[[ Input material open ]]

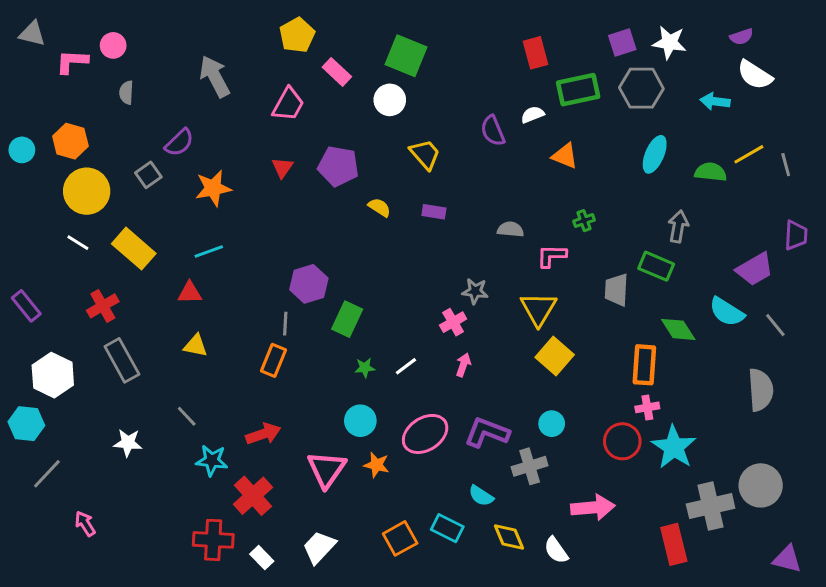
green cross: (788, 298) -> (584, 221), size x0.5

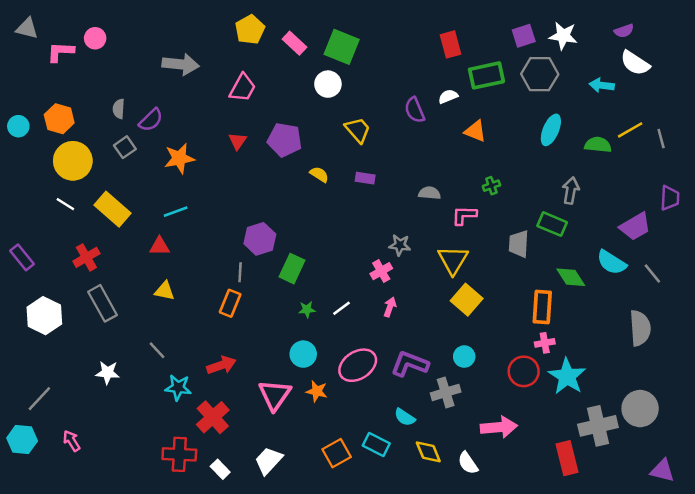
pink rectangle: (337, 72) -> (295, 43), moved
gray arrow: (215, 76) -> (181, 64), turned 124
gray semicircle: (126, 93) -> (119, 109), moved
cyan hexagon: (26, 424) -> (22, 440), moved

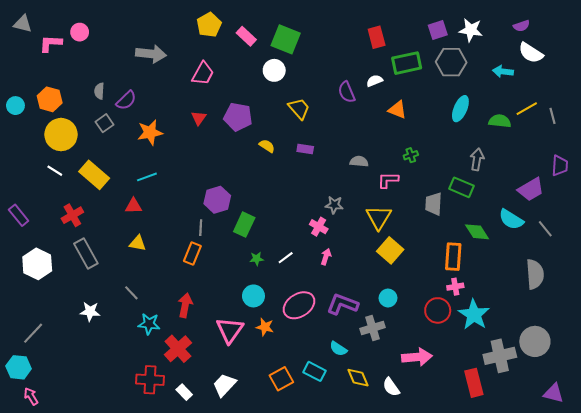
pink cross: (381, 271) -> (319, 227), turned -30
red arrow: (221, 365) -> (185, 305), turned -60
pink arrow: (72, 441) -> (31, 396), moved

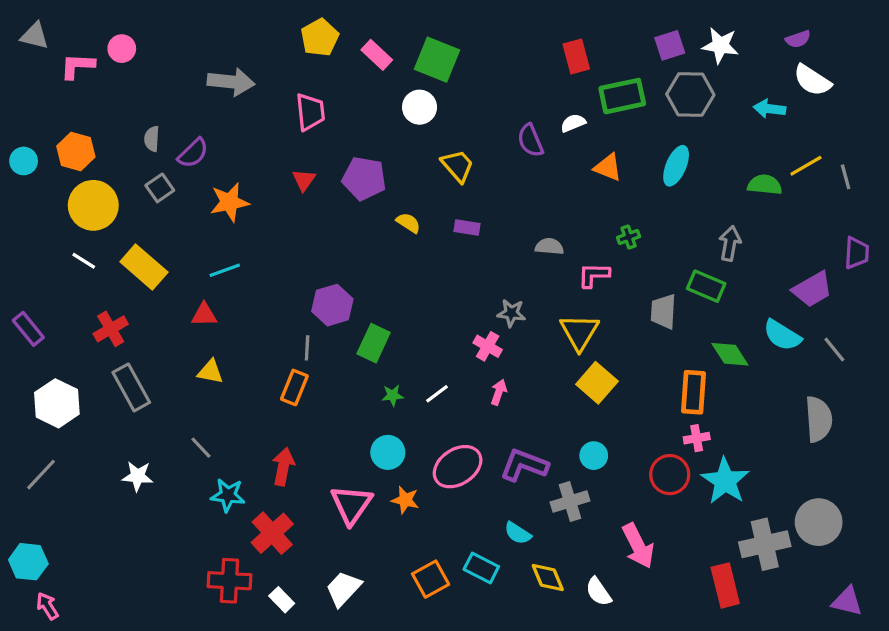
pink trapezoid: (203, 73) -> (310, 112), turned -35
cyan ellipse: (460, 109) -> (676, 166), moved
gray line: (33, 333) -> (41, 475), moved
pink arrow: (417, 357) -> (638, 546), turned 68

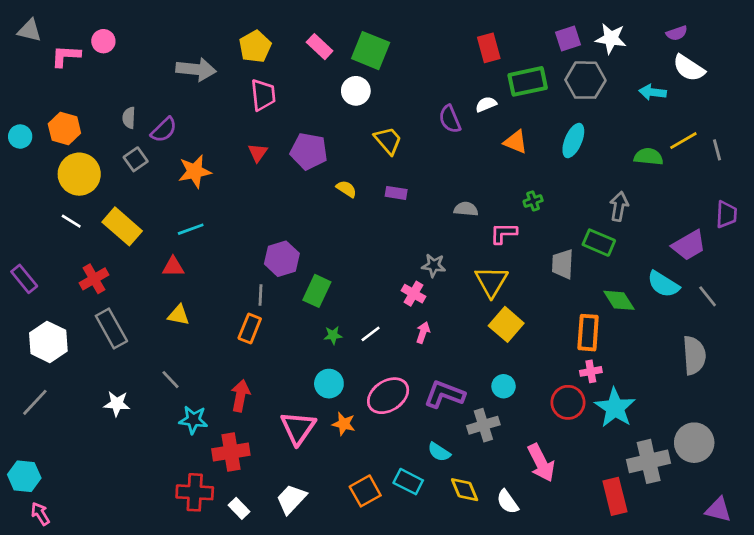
yellow pentagon: (320, 37) -> (255, 47), moved
red cross: (272, 533) -> (231, 452), turned 33

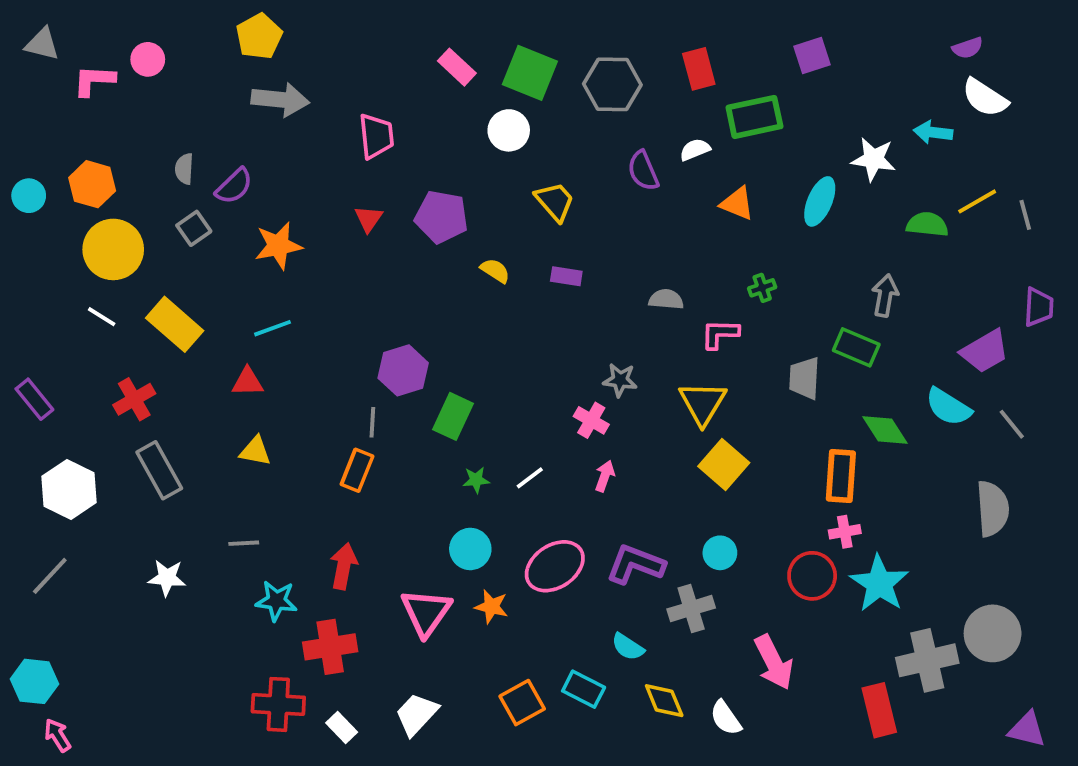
white star: (611, 38) -> (874, 159), moved
yellow pentagon: (255, 47) -> (259, 36), moved
gray hexagon: (585, 80) -> (612, 84), moved
gray line: (171, 380) -> (244, 543), turned -50

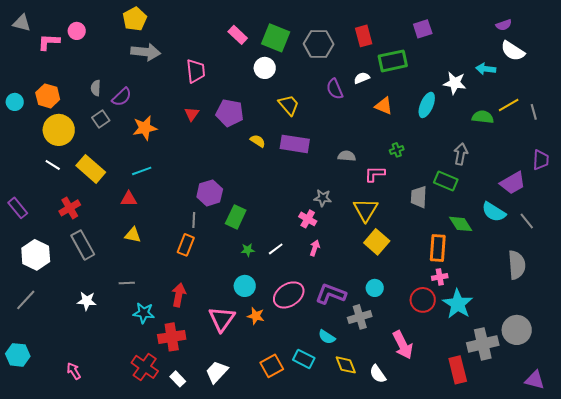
purple rectangle: (566, 276) -> (295, 144), size x1.8
red cross: (278, 704) -> (145, 367), turned 32
pink arrow: (58, 735) -> (74, 371), moved

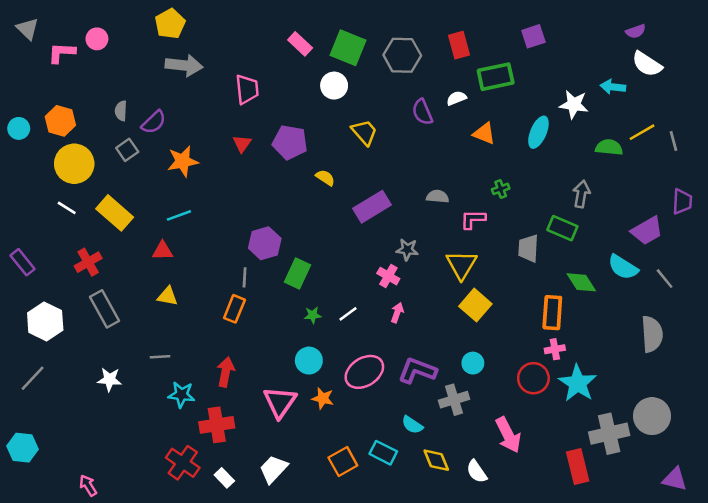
gray triangle: (22, 23) -> (28, 29), turned 30
purple rectangle: (295, 144) -> (372, 207), moved, turned -40
pink arrow: (74, 371) -> (88, 485), moved

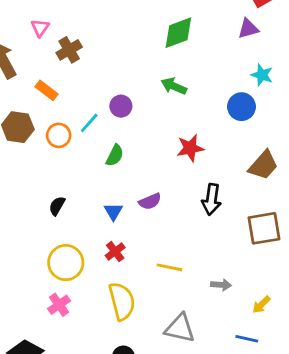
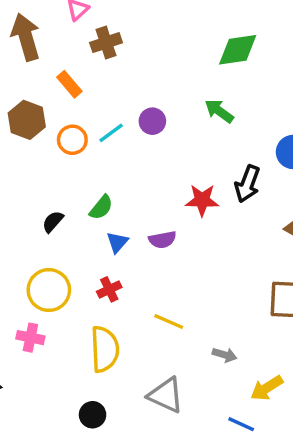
red star: (190, 148) -> (202, 200), moved
green semicircle: (115, 155) -> (101, 207), moved
black arrow: (211, 199) -> (247, 184), moved
pink cross: (59, 305) -> (30, 338), turned 35
yellow arrow: (261, 305) -> (267, 388), size x1.4

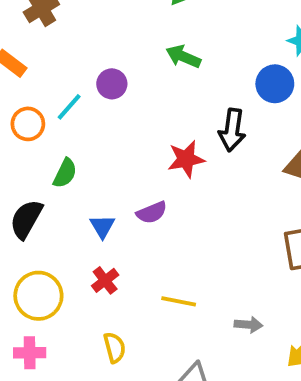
green semicircle: (101, 207) -> (65, 173), moved
black semicircle: (53, 222) -> (26, 219), size x1.5
yellow semicircle: (105, 349) -> (115, 348), size x0.6

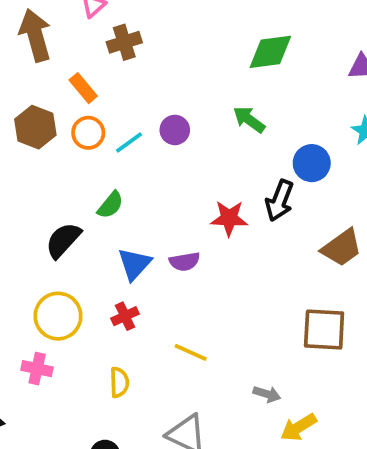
blue circle: (275, 84) -> (312, 163), moved
orange circle: (28, 124) -> (88, 133), moved
blue triangle: (102, 226) -> (134, 264), size x1.4
gray arrow: (248, 325) -> (267, 394), moved

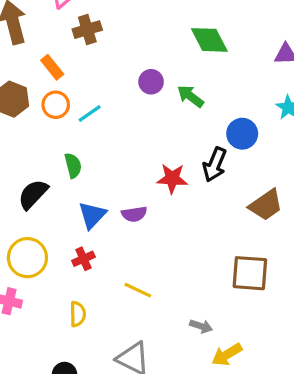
green diamond: (270, 52) -> (209, 40), turned 69
purple circle: (175, 130) -> (151, 82), moved
green semicircle: (110, 205) -> (73, 165), turned -55

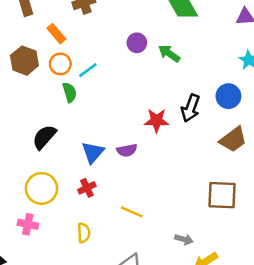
blue circle: (242, 134) -> (228, 96), moved
green semicircle: (73, 165) -> (70, 92), moved

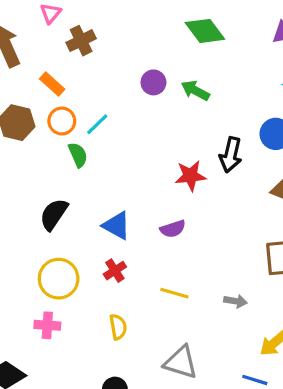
purple semicircle: (127, 150) -> (173, 229), moved
blue triangle: (93, 152) -> (116, 226), turned -35
gray arrow: (184, 239) -> (236, 301), moved

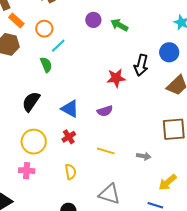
orange rectangle: (52, 84) -> (16, 20), moved
orange circle: (62, 121) -> (44, 29), moved

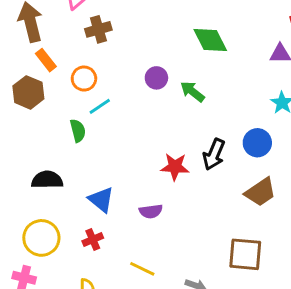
black semicircle: (31, 102) -> (47, 180), turned 45

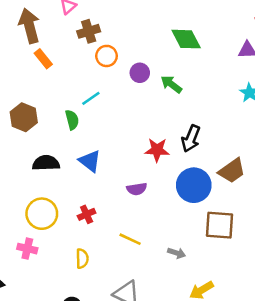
orange circle: (84, 79) -> (107, 56), moved
brown hexagon: (28, 92) -> (24, 117), moved
blue circle: (257, 143) -> (194, 185), moved, size x1.4
blue triangle: (101, 200) -> (90, 161), moved

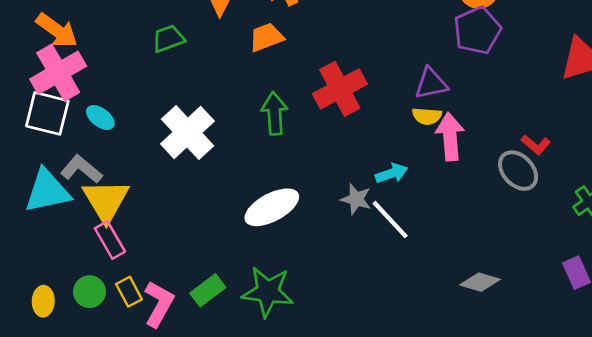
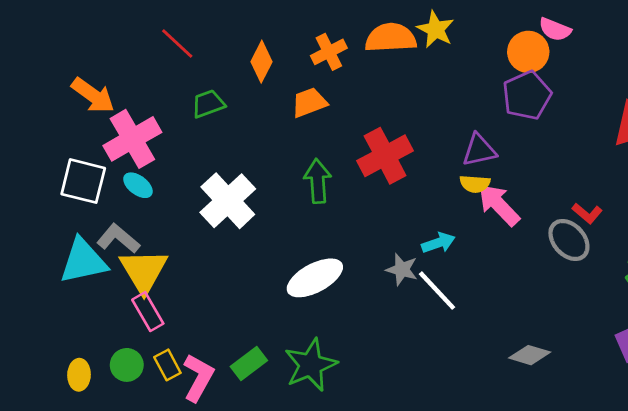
pink cross: (58, 73) -> (132, 139), moved
pink arrow: (450, 137) -> (499, 205), turned -39
green star: (268, 292) -> (311, 365), turned -30

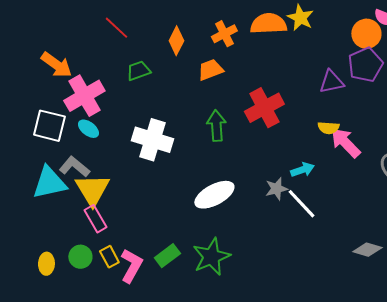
purple triangle: (479, 150) -> (331, 82), moved
white cross: (228, 201) -> (152, 140), turned -30
gray star: (402, 269) -> (276, 189), turned -30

[[ Input material closed ]]

__Exercise__. No pictures should appear in the copy, which holds exactly the lines from the first line of the data through the line with "blue triangle: (93, 152)" and nothing else.

__Written answer__.
green cross: (788, 298) -> (584, 221), size x0.5

pink rectangle: (337, 72) -> (295, 43), moved
gray arrow: (215, 76) -> (181, 64), turned 124
gray semicircle: (126, 93) -> (119, 109), moved
cyan hexagon: (26, 424) -> (22, 440), moved

pink cross: (381, 271) -> (319, 227), turned -30
red arrow: (221, 365) -> (185, 305), turned -60
pink arrow: (72, 441) -> (31, 396), moved

pink trapezoid: (203, 73) -> (310, 112), turned -35
cyan ellipse: (460, 109) -> (676, 166), moved
gray line: (33, 333) -> (41, 475), moved
pink arrow: (417, 357) -> (638, 546), turned 68

yellow pentagon: (320, 37) -> (255, 47), moved
red cross: (272, 533) -> (231, 452), turned 33

white star: (611, 38) -> (874, 159), moved
yellow pentagon: (255, 47) -> (259, 36), moved
gray hexagon: (585, 80) -> (612, 84), moved
gray line: (171, 380) -> (244, 543), turned -50

purple rectangle: (566, 276) -> (295, 144), size x1.8
red cross: (278, 704) -> (145, 367), turned 32
pink arrow: (58, 735) -> (74, 371), moved

gray triangle: (22, 23) -> (28, 29), turned 30
purple rectangle: (295, 144) -> (372, 207), moved, turned -40
pink arrow: (74, 371) -> (88, 485), moved

red star: (190, 148) -> (202, 200), moved
green semicircle: (115, 155) -> (101, 207), moved
black arrow: (211, 199) -> (247, 184), moved
pink cross: (59, 305) -> (30, 338), turned 35
yellow arrow: (261, 305) -> (267, 388), size x1.4

green semicircle: (101, 207) -> (65, 173), moved
black semicircle: (53, 222) -> (26, 219), size x1.5
yellow semicircle: (105, 349) -> (115, 348), size x0.6

blue circle: (275, 84) -> (312, 163), moved
orange circle: (28, 124) -> (88, 133), moved
blue triangle: (102, 226) -> (134, 264), size x1.4
gray arrow: (248, 325) -> (267, 394), moved

green diamond: (270, 52) -> (209, 40), turned 69
purple circle: (175, 130) -> (151, 82), moved
green semicircle: (110, 205) -> (73, 165), turned -55

blue circle: (242, 134) -> (228, 96), moved
green semicircle: (73, 165) -> (70, 92), moved

purple semicircle: (127, 150) -> (173, 229), moved
blue triangle: (93, 152) -> (116, 226), turned -35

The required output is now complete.